**Data under study**.

☆ ☆ ☆ ☆ ☆ ☆ ☆

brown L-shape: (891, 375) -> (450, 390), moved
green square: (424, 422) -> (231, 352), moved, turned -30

☆ ☆ ☆ ☆ ☆ ☆ ☆

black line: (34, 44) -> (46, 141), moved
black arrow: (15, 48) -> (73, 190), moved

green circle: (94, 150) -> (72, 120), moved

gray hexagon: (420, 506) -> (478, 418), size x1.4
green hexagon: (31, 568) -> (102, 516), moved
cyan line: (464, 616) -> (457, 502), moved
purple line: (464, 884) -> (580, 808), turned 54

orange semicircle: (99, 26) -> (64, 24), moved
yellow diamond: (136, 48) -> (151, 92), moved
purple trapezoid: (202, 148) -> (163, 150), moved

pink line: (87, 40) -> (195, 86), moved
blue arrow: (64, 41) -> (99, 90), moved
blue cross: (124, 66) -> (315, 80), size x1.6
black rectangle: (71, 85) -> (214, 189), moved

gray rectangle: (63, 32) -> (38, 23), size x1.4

☆ ☆ ☆ ☆ ☆ ☆ ☆

**The task**. Write down, word for word, the lines above from the one containing "purple line: (464, 884)" through the one containing "gray rectangle: (63, 32)", both ends included.

**Task answer**.
purple line: (464, 884) -> (580, 808), turned 54

orange semicircle: (99, 26) -> (64, 24), moved
yellow diamond: (136, 48) -> (151, 92), moved
purple trapezoid: (202, 148) -> (163, 150), moved

pink line: (87, 40) -> (195, 86), moved
blue arrow: (64, 41) -> (99, 90), moved
blue cross: (124, 66) -> (315, 80), size x1.6
black rectangle: (71, 85) -> (214, 189), moved

gray rectangle: (63, 32) -> (38, 23), size x1.4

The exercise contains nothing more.